## [Exercise]
Transcribe, without any change, every line of the rows below, from the line containing "Ayanda [583, 163]" down to the end of the rows, and nothing else.

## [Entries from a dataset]
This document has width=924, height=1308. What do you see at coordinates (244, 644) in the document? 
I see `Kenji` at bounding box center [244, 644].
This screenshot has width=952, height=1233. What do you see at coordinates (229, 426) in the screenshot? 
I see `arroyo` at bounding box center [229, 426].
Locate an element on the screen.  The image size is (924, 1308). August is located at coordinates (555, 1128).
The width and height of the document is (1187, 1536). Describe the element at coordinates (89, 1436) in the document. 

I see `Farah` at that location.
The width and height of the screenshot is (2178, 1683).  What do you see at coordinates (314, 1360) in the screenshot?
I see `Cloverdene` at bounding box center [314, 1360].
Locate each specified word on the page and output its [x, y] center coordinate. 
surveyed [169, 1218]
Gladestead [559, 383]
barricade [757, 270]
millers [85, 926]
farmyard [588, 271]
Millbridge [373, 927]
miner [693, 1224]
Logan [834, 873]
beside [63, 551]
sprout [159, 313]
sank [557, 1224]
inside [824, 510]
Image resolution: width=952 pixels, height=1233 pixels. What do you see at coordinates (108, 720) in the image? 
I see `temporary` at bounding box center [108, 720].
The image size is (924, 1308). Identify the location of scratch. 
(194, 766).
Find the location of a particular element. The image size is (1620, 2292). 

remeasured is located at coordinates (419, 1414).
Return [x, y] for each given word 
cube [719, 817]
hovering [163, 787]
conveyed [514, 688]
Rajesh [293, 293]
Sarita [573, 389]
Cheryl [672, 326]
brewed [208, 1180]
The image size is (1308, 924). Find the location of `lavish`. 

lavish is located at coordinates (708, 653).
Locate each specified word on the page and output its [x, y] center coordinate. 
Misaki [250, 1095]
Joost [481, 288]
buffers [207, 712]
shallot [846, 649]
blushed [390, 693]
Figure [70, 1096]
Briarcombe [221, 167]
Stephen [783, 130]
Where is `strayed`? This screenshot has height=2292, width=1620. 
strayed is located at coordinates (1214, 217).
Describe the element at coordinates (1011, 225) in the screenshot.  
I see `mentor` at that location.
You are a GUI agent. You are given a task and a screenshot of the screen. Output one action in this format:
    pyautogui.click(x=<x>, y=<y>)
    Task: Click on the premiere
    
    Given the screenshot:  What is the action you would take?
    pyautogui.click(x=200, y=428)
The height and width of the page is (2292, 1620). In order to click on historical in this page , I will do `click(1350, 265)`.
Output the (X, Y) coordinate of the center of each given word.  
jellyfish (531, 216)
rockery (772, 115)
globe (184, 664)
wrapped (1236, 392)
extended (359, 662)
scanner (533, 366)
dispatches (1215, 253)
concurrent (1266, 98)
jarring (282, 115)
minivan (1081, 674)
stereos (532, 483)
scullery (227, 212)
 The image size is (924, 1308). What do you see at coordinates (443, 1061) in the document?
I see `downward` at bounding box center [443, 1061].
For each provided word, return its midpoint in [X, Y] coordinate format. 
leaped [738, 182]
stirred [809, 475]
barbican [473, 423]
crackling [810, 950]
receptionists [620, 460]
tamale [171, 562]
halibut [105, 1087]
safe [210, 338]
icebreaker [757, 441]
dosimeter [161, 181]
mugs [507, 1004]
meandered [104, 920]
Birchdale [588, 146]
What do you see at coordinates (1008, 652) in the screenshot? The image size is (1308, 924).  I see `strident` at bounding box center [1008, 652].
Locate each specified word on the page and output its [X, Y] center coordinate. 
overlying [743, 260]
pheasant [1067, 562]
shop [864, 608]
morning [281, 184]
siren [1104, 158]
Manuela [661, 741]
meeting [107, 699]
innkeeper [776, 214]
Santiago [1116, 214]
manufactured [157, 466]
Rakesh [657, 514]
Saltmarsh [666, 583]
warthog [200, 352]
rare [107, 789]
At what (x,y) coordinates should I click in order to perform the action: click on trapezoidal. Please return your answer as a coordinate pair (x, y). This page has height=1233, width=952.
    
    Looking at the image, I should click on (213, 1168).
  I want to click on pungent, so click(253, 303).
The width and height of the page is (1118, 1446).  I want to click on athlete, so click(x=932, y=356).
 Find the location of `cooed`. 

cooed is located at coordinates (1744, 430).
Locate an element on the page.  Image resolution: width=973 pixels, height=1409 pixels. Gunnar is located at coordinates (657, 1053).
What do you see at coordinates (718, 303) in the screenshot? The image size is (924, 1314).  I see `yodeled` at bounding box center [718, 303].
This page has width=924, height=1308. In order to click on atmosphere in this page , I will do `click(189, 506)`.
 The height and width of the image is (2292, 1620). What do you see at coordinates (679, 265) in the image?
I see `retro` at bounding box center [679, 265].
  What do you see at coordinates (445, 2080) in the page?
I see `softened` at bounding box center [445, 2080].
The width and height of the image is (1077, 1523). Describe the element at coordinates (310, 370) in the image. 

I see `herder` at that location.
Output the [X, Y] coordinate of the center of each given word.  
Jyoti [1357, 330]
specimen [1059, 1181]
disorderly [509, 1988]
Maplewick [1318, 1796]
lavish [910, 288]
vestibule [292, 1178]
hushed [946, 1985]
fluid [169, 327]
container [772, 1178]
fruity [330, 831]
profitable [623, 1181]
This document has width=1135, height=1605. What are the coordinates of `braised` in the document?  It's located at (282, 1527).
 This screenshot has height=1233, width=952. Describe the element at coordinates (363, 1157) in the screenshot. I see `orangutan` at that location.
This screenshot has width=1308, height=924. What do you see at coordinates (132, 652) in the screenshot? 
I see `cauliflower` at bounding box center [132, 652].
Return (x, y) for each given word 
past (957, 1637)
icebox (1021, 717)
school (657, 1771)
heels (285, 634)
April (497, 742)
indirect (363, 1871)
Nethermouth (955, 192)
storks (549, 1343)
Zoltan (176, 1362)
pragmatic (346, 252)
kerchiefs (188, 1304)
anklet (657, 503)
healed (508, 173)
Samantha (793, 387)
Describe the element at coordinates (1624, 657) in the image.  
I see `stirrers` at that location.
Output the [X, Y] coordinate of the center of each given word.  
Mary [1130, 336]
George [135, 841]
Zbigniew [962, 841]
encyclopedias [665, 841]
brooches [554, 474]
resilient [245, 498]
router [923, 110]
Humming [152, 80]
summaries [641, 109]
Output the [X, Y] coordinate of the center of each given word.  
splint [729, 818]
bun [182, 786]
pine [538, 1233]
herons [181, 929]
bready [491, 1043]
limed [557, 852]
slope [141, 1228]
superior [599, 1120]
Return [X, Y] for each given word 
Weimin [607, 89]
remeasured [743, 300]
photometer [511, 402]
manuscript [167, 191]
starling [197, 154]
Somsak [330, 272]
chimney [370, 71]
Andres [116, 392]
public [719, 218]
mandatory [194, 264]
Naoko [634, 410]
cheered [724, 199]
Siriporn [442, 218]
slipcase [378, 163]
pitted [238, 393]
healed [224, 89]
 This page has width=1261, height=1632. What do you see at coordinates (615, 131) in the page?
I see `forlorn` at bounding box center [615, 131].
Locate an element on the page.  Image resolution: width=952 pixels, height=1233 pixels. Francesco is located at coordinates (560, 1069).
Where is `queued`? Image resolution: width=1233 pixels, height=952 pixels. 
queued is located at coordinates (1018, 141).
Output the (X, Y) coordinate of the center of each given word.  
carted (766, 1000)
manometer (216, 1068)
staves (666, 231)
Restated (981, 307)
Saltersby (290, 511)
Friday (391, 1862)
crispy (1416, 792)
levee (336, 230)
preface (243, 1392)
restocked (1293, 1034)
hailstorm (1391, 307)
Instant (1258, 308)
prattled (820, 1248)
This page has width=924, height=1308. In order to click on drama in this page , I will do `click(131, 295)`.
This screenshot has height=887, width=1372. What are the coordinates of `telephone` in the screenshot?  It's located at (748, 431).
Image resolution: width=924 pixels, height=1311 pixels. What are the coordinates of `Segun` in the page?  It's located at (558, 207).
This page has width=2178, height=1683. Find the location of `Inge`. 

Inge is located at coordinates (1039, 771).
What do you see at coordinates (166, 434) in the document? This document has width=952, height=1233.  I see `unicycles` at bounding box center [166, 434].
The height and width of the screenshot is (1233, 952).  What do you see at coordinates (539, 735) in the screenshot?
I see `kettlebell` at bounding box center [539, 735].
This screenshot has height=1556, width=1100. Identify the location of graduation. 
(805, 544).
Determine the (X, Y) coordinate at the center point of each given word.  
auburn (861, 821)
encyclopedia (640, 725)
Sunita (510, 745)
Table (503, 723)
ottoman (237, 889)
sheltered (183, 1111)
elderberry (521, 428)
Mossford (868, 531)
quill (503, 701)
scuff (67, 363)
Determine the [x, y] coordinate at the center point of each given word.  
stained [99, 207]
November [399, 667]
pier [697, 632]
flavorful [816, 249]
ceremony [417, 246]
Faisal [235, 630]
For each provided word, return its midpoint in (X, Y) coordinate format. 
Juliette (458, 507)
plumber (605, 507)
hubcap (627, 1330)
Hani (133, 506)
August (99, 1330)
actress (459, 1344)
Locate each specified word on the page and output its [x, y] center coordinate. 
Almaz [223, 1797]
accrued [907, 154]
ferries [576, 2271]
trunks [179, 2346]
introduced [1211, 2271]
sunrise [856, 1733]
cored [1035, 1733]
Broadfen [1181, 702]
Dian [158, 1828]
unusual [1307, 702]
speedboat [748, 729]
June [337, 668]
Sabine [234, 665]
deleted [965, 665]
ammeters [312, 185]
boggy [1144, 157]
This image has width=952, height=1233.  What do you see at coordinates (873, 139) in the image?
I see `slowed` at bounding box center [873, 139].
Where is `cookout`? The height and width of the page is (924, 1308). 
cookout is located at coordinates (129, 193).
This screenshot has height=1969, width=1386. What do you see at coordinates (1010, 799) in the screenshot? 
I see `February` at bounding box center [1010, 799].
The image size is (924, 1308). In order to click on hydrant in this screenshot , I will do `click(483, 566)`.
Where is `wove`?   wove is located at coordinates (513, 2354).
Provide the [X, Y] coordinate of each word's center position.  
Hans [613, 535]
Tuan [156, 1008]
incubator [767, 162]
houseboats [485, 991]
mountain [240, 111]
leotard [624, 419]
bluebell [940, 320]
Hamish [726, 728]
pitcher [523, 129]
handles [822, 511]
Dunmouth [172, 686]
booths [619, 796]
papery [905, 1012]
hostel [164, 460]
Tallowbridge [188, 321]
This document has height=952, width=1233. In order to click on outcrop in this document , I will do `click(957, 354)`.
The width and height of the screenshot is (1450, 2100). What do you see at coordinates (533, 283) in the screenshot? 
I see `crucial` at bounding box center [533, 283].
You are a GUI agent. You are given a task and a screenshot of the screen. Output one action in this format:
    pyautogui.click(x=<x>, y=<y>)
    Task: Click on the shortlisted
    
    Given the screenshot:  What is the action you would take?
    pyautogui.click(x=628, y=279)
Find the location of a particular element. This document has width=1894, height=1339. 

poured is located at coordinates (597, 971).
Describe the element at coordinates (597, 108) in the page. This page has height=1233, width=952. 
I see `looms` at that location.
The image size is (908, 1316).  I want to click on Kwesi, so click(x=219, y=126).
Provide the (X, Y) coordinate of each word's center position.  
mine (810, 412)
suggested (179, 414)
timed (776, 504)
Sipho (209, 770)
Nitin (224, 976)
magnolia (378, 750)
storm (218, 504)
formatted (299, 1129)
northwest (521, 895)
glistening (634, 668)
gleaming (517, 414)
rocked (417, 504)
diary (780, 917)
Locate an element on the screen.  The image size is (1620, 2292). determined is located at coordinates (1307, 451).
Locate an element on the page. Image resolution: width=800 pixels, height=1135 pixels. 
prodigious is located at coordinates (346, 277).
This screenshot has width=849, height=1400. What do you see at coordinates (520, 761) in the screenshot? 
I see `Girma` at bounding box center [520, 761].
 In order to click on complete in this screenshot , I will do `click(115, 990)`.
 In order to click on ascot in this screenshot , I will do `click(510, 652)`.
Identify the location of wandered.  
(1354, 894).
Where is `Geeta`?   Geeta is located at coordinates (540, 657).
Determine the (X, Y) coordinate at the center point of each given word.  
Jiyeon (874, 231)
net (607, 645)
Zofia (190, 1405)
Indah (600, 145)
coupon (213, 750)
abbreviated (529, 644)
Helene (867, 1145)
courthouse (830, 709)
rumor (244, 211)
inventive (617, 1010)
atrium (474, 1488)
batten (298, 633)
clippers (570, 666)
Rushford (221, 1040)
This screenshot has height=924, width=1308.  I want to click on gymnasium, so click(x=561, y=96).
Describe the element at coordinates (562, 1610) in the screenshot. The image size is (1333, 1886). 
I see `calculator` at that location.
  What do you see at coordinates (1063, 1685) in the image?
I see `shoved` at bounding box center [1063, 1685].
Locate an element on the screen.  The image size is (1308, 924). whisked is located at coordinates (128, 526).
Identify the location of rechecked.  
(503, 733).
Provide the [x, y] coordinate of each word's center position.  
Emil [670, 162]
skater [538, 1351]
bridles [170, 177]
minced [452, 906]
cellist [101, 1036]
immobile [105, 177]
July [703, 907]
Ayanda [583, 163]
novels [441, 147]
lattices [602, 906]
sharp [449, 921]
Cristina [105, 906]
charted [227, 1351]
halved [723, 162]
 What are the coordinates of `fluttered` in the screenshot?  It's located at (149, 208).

## [Response to this task]
Ayanda [583, 163]
novels [441, 147]
lattices [602, 906]
sharp [449, 921]
Cristina [105, 906]
charted [227, 1351]
halved [723, 162]
 What are the coordinates of `fluttered` in the screenshot?  It's located at (149, 208).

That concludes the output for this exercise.